[Stored records]
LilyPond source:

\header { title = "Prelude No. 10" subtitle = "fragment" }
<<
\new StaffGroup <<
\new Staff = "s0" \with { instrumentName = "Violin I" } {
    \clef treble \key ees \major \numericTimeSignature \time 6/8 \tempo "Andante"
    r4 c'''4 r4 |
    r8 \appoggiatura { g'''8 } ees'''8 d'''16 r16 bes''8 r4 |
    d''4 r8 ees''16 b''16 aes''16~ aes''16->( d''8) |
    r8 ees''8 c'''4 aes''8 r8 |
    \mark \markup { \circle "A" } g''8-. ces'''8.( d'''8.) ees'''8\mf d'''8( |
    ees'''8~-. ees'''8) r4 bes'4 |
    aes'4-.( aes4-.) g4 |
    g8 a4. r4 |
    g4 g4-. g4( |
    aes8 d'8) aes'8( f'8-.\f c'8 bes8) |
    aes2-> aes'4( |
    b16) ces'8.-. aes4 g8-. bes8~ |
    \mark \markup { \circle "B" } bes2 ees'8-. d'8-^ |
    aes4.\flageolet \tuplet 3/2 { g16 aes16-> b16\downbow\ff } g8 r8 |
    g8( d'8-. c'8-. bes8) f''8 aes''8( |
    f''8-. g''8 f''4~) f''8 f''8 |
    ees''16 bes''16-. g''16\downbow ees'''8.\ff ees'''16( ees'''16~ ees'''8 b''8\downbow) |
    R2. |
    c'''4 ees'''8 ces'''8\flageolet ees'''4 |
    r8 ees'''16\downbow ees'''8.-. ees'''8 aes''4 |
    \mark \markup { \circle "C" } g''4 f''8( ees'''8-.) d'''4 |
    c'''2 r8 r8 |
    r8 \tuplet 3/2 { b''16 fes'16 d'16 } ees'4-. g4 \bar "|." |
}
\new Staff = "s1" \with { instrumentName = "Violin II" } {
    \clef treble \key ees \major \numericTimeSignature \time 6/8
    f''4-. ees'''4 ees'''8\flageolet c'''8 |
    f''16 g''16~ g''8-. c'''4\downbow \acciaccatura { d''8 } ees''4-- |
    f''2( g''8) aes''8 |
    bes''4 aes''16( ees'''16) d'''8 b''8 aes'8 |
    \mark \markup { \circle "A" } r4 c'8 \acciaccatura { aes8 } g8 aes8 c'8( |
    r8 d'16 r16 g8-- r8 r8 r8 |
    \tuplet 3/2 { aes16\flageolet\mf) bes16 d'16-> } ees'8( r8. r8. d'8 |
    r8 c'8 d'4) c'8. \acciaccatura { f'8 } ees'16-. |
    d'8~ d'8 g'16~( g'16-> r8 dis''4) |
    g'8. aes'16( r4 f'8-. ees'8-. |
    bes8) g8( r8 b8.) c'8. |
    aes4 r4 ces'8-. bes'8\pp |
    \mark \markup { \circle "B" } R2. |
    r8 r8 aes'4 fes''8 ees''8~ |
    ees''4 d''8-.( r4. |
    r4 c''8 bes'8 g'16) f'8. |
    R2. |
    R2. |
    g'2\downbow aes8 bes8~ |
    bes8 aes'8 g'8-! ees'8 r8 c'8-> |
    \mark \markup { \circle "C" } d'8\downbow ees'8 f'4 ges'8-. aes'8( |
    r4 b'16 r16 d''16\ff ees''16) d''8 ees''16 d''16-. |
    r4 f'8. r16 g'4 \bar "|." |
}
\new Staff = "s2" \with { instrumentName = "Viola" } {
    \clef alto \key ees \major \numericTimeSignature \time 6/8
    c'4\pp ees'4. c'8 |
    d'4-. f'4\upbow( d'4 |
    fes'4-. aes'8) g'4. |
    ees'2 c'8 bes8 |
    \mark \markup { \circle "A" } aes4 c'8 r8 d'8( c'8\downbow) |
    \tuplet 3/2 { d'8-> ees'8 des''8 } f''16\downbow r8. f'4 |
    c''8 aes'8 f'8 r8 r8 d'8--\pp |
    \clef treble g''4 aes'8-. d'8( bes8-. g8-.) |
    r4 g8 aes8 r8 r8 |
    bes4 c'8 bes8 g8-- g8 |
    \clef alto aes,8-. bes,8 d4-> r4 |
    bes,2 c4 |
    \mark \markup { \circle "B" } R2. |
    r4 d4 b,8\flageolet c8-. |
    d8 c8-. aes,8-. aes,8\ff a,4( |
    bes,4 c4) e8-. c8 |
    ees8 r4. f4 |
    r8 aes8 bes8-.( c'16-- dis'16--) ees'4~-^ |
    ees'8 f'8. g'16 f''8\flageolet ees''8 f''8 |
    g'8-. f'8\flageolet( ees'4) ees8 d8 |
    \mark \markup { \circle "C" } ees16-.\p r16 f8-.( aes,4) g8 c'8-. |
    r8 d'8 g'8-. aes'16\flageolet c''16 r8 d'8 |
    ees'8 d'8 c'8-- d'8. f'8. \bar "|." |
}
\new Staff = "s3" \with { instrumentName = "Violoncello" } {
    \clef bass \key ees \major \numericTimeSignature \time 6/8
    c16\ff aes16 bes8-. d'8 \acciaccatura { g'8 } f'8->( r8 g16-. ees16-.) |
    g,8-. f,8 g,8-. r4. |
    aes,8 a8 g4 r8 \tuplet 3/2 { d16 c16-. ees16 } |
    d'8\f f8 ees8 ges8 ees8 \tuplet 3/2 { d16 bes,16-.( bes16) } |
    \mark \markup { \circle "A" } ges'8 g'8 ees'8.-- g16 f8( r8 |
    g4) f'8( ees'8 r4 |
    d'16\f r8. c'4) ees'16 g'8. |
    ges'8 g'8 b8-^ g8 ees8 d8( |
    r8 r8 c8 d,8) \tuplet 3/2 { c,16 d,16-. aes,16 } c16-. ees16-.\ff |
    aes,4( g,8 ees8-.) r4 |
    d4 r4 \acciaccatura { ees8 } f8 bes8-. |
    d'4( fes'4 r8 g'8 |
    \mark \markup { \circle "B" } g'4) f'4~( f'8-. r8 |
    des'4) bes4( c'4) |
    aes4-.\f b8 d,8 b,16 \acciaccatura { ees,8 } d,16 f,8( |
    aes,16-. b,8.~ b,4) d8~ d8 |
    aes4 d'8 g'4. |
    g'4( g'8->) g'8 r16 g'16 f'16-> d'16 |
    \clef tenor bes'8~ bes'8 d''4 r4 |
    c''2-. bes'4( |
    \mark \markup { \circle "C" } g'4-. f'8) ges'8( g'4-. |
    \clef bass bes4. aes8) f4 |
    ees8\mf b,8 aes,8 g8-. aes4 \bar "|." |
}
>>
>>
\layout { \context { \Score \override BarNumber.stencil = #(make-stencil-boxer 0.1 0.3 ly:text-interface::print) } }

### REQUIRED WORK
Gather every line in the rows above that contains the string "alto", treating uppercase and lowercase as different.

### CORRECT OUTPUT
    \clef alto \key ees \major \numericTimeSignature \time 6/8
    \clef alto aes,8-. bes,8 d4-> r4 |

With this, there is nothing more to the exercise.